### [Input data]
════════════════

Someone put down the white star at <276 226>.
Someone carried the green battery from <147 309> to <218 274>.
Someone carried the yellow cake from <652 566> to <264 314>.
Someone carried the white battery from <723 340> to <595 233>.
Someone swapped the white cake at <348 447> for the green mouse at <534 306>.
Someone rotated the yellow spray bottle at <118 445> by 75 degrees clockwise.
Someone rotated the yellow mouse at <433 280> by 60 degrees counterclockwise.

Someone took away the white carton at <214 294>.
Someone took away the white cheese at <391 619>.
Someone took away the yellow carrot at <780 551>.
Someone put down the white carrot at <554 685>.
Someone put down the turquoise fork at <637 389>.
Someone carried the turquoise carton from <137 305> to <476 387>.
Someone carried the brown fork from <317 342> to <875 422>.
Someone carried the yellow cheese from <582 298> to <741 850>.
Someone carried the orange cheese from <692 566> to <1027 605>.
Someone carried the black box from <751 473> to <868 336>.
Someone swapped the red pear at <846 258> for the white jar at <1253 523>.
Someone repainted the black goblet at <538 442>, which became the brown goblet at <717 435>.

════════════════

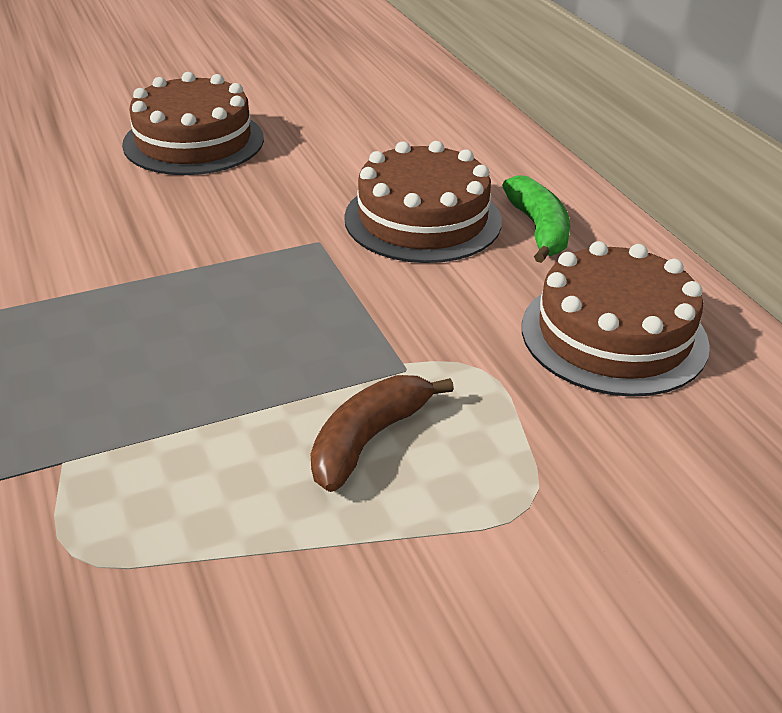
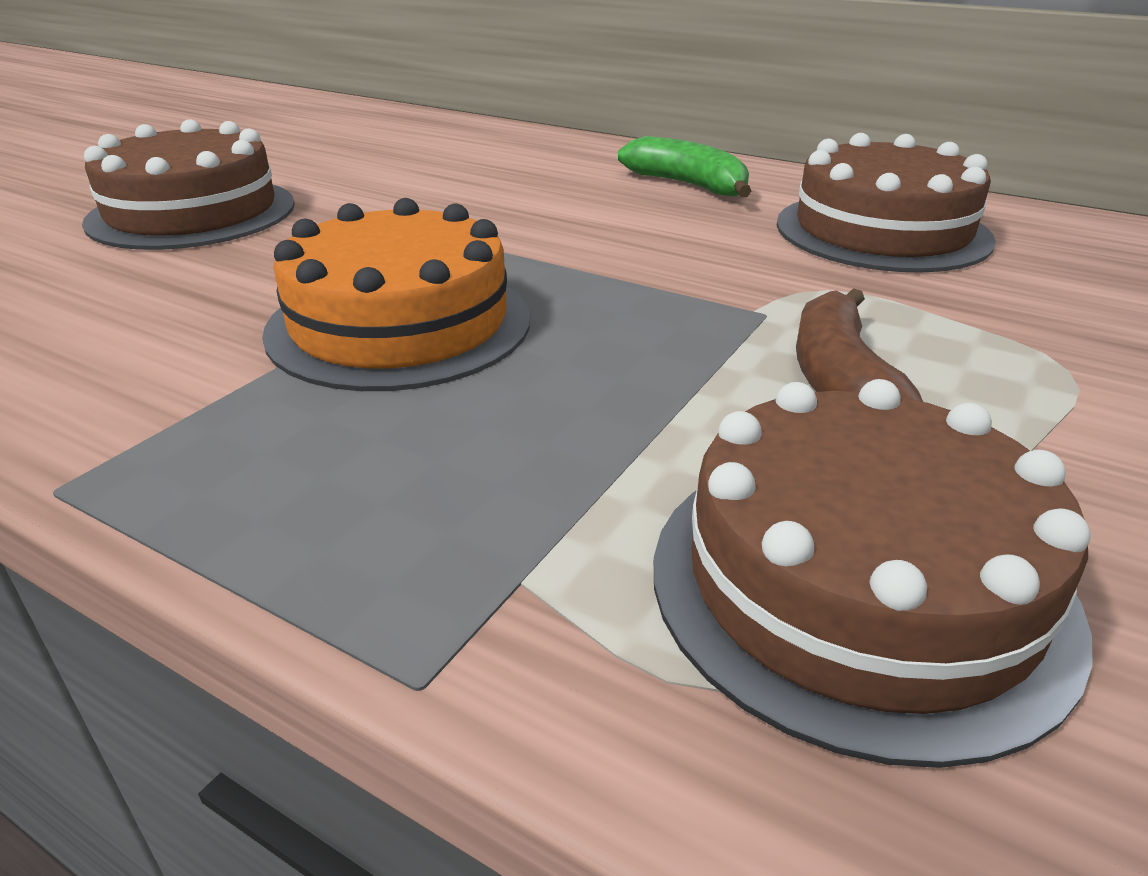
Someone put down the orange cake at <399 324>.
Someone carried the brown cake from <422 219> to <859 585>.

════════════════

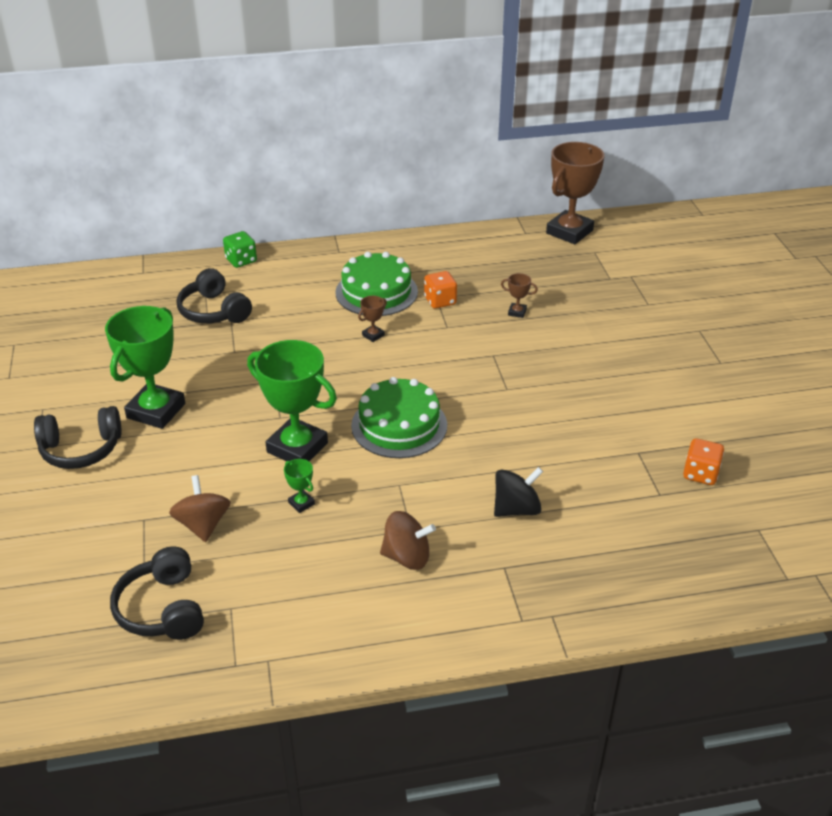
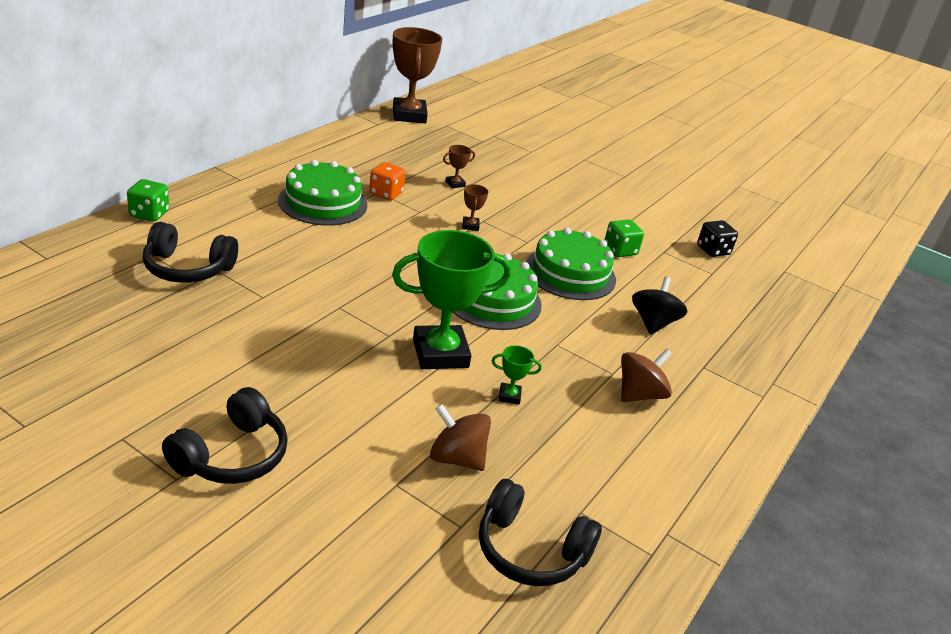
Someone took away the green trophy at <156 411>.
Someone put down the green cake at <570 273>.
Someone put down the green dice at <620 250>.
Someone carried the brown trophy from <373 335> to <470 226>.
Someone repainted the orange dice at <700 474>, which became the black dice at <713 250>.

════════════════

Which lines of the material above hold the string "battery"? Pull them out.

### [Expected output]
Someone carried the green battery from <147 309> to <218 274>.
Someone carried the white battery from <723 340> to <595 233>.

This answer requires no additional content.